* _Instruções a seguir_
Reproduza todo o material a seguir linha por linha, sem mudar nada. Deixe as imagens de fora da resposta.
--*--
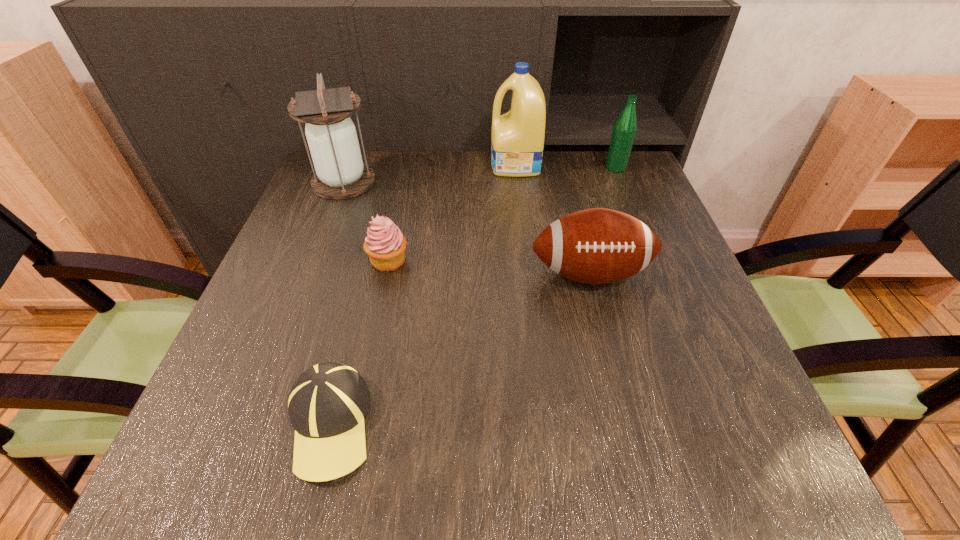
Find the location of `detergent`. detergent is located at coordinates (517, 142).

Identify the location of lantern. The height and width of the screenshot is (540, 960). (340, 173).

Locate an element on the screen. The height and width of the screenshot is (540, 960). the fourth shortest object is located at coordinates (625, 127).

Where is `football`? football is located at coordinates [596, 246].

Locate an element on the screen. The image size is (960, 540). cupcake is located at coordinates (385, 245).

The height and width of the screenshot is (540, 960). I want to click on the shortest object, so click(327, 404).

Locate an element on the screen. This screenshot has height=540, width=960. baseball cap is located at coordinates (327, 404).

Locate an element on the screen. This screenshot has width=960, height=540. vacant space located on the label of the detergent is located at coordinates (358, 165).

Find the location of a particular element. This screenshot has height=540, width=960. vacant space located on the label of the detergent is located at coordinates (376, 165).

Identify the location of free point located on the label of the detergent. The image size is (960, 540). (463, 165).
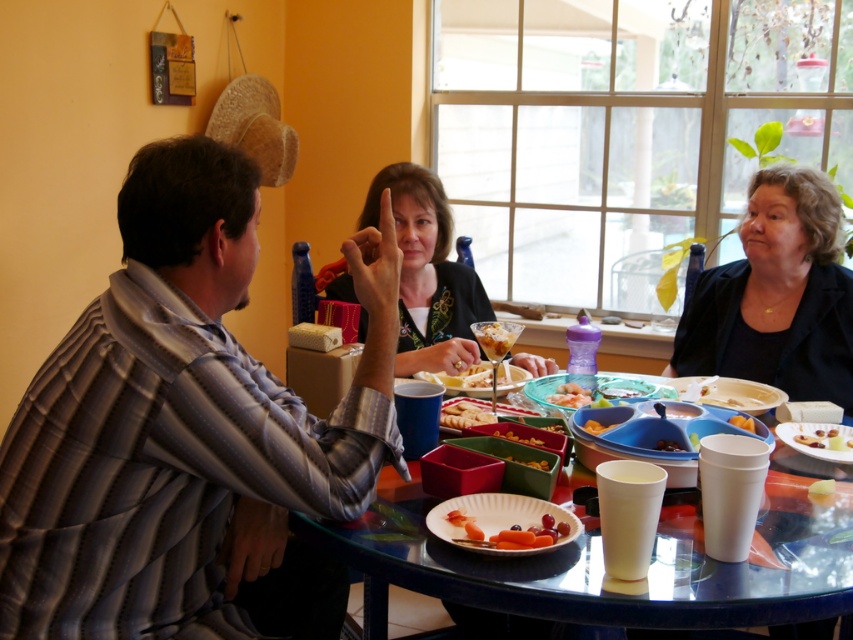
Question: Considering the real-world distances, which object is farthest from the smooth white cheese sticks at center?

Choices:
 (A) black matte jacket at right
 (B) orange plastic tray at center
 (C) white plastic platter at lower right
 (D) striped shirt at left

Answer: (A)

Question: From the image, what is the correct spatial relationship of smooth white cheese at center in relation to orange plastic tray at center?

Choices:
 (A) below
 (B) above

Answer: (A)

Question: Does translucent glass table at center come in front of slightly browned bread at center?

Choices:
 (A) no
 (B) yes

Answer: (B)

Question: Which is farther from the white plastic platter at lower right?

Choices:
 (A) black matte jacket at right
 (B) yellow matte carrot at center
 (C) slightly browned bread at center

Answer: (C)

Question: Can you confirm if translucent glass table at center is positioned above carrot sticks at center?

Choices:
 (A) yes
 (B) no

Answer: (A)

Question: Which of the following is the closest to the observer?

Choices:
 (A) translucent glass table at center
 (B) yellow matte carrot at center

Answer: (A)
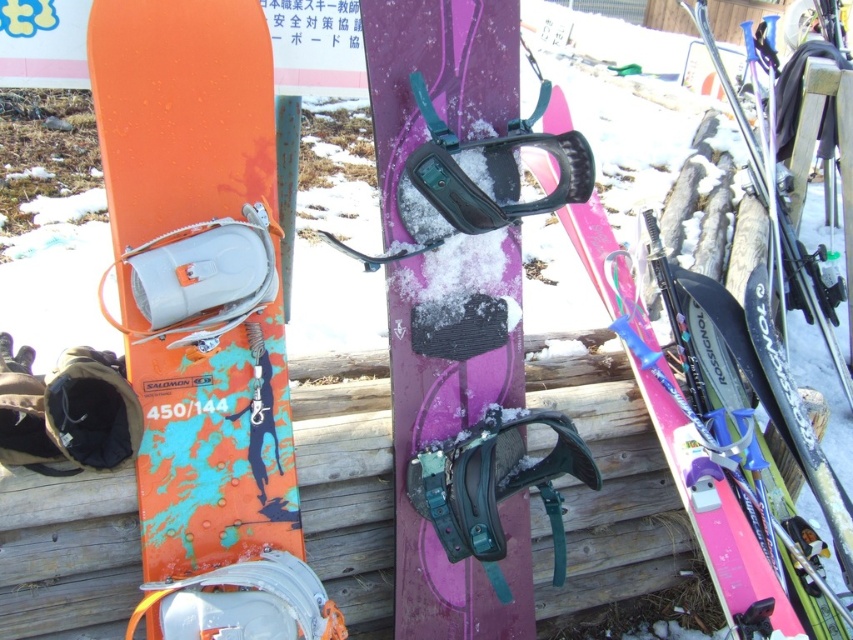
Question: Does purple matte snowboard at center have a larger size compared to pink matte snowboard at center?

Choices:
 (A) no
 (B) yes

Answer: (A)

Question: Which point is closer to the camera?

Choices:
 (A) green matte goggles at center
 (B) purple matte snowboard at center
 (C) pink matte snowboard at center
 (D) orange matte/splatter snowboard at left

Answer: (D)

Question: In this image, where is green matte goggles at center located relative to black matte goggles at center?

Choices:
 (A) above
 (B) below

Answer: (B)

Question: Where is orange matte/splatter snowboard at left located in relation to pink matte snowboard at center in the image?

Choices:
 (A) right
 (B) left

Answer: (B)

Question: Estimate the real-world distances between objects in this image. Which object is farther from the black matte goggles at center?

Choices:
 (A) orange matte/splatter snowboard at left
 (B) green matte goggles at center

Answer: (A)

Question: Considering the real-world distances, which object is closest to the purple matte snowboard at center?

Choices:
 (A) orange matte/splatter snowboard at left
 (B) pink matte snowboard at center
 (C) black matte goggles at center
 (D) green matte goggles at center

Answer: (D)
--*--
* _Solução abaixo_
Find the location of `detergent`. detergent is located at coordinates (517, 142).

Identify the location of lantern. The height and width of the screenshot is (540, 960). (340, 173).

Locate an element on the screen. The height and width of the screenshot is (540, 960). the fourth shortest object is located at coordinates (625, 127).

Where is `football`? football is located at coordinates [596, 246].

Locate an element on the screen. The image size is (960, 540). cupcake is located at coordinates (385, 245).

The height and width of the screenshot is (540, 960). I want to click on the shortest object, so click(327, 404).

Locate an element on the screen. This screenshot has height=540, width=960. baseball cap is located at coordinates (327, 404).

Locate an element on the screen. This screenshot has width=960, height=540. vacant space located on the label of the detergent is located at coordinates (358, 165).

Find the location of a particular element. This screenshot has height=540, width=960. vacant space located on the label of the detergent is located at coordinates (376, 165).

Identify the location of free point located on the label of the detergent. The image size is (960, 540). (463, 165).
Question: Considering the real-world distances, which object is farthest from the smooth white cheese sticks at center?

Choices:
 (A) black matte jacket at right
 (B) orange plastic tray at center
 (C) white plastic platter at lower right
 (D) striped shirt at left

Answer: (A)

Question: From the image, what is the correct spatial relationship of smooth white cheese at center in relation to orange plastic tray at center?

Choices:
 (A) below
 (B) above

Answer: (A)

Question: Does translucent glass table at center come in front of slightly browned bread at center?

Choices:
 (A) no
 (B) yes

Answer: (B)

Question: Which is farther from the white plastic platter at lower right?

Choices:
 (A) black matte jacket at right
 (B) yellow matte carrot at center
 (C) slightly browned bread at center

Answer: (C)

Question: Can you confirm if translucent glass table at center is positioned above carrot sticks at center?

Choices:
 (A) yes
 (B) no

Answer: (A)

Question: Which of the following is the closest to the observer?

Choices:
 (A) translucent glass table at center
 (B) yellow matte carrot at center

Answer: (A)
Question: Does purple matte snowboard at center have a larger size compared to pink matte snowboard at center?

Choices:
 (A) no
 (B) yes

Answer: (A)

Question: Which point is closer to the camera?

Choices:
 (A) green matte goggles at center
 (B) purple matte snowboard at center
 (C) pink matte snowboard at center
 (D) orange matte/splatter snowboard at left

Answer: (D)

Question: In this image, where is green matte goggles at center located relative to black matte goggles at center?

Choices:
 (A) above
 (B) below

Answer: (B)

Question: Where is orange matte/splatter snowboard at left located in relation to pink matte snowboard at center in the image?

Choices:
 (A) right
 (B) left

Answer: (B)

Question: Estimate the real-world distances between objects in this image. Which object is farther from the black matte goggles at center?

Choices:
 (A) orange matte/splatter snowboard at left
 (B) green matte goggles at center

Answer: (A)

Question: Considering the real-world distances, which object is closest to the purple matte snowboard at center?

Choices:
 (A) orange matte/splatter snowboard at left
 (B) pink matte snowboard at center
 (C) black matte goggles at center
 (D) green matte goggles at center

Answer: (D)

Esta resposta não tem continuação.